#### Extracted information
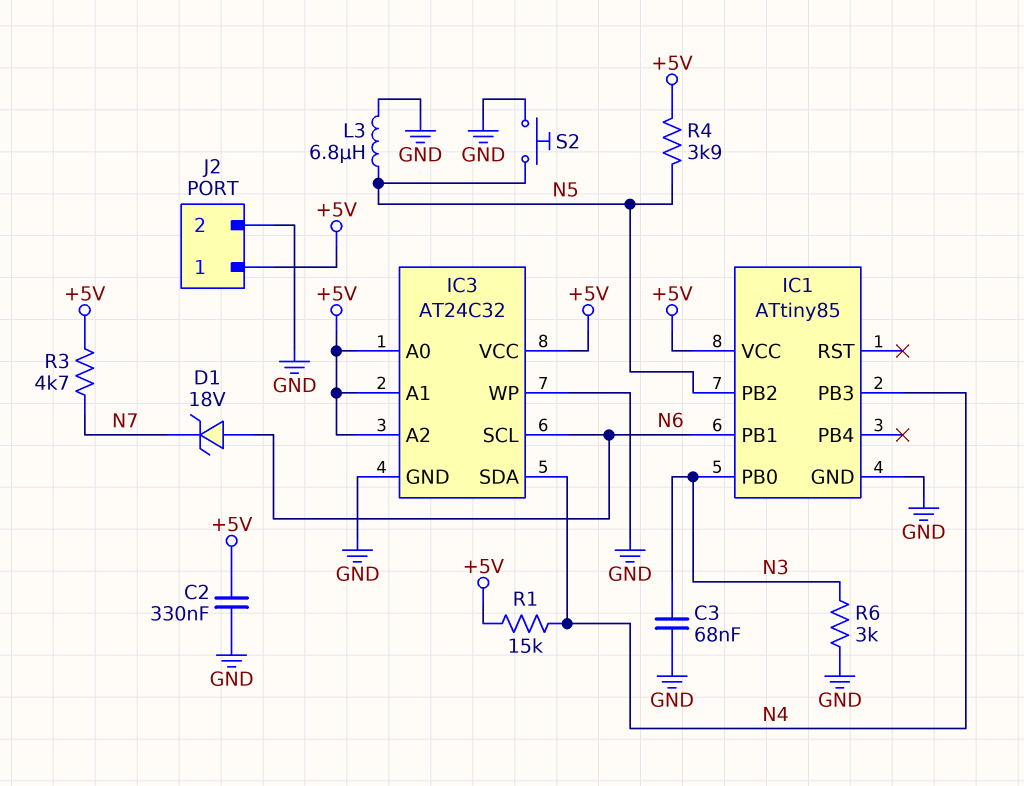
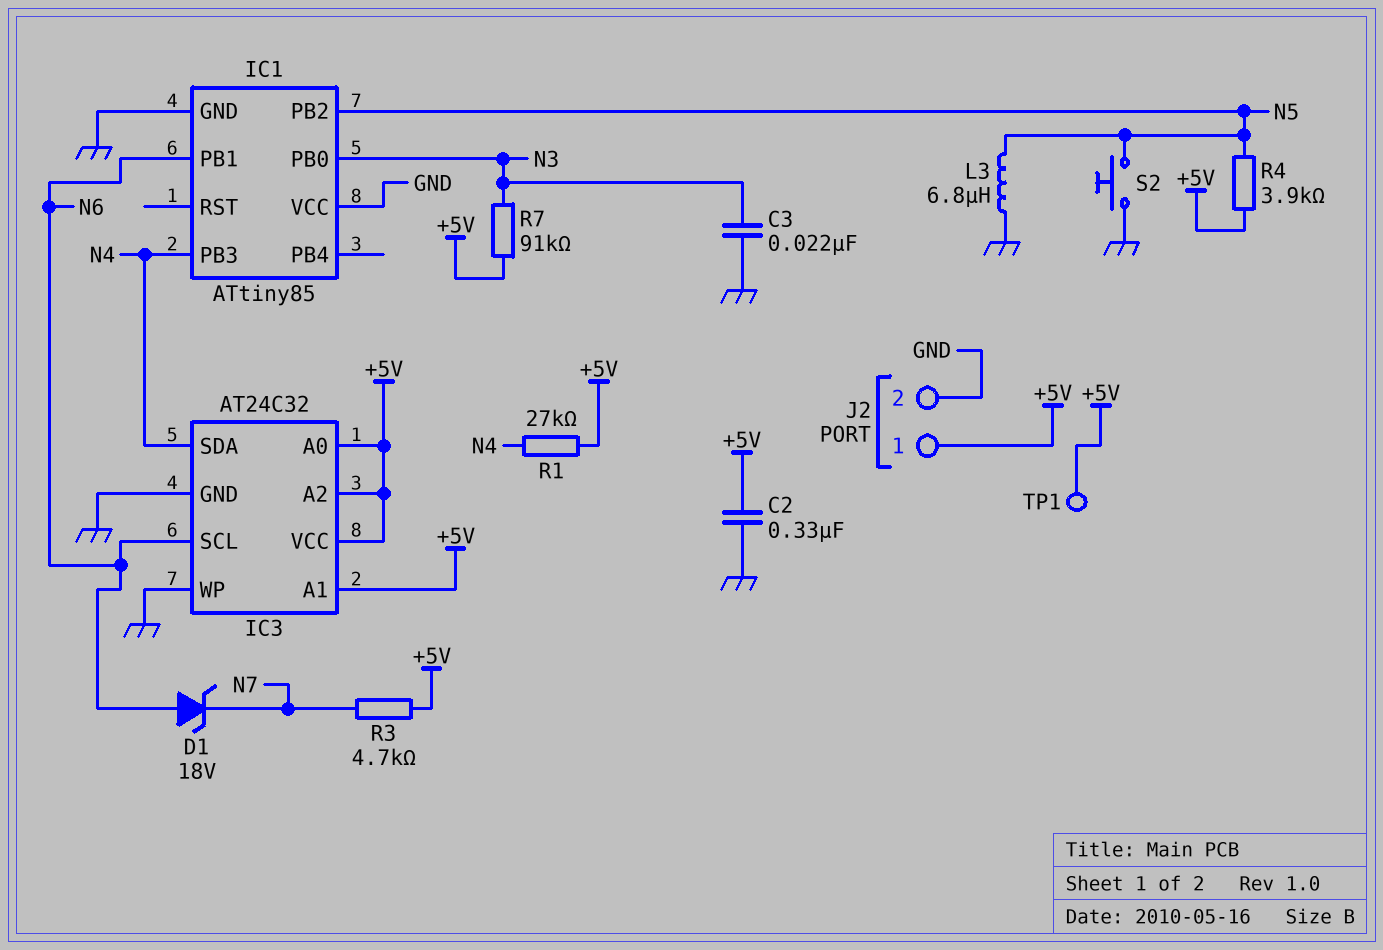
C3: 68nF (GND, N3) -> 22nF (GND, N3)
IC1 pin VCC: +5V -> GND
R1: 15k (+5V, N4) -> 27k (+5V, N4)
R6: 3k (GND, N3) -> none
R7: none -> 91k (+5V, N3)
TP1: none -> test point (+5V)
########
*What to produce*
Report how many lines in the data include the word "none". Nothing else is needed.

*Answer box*
3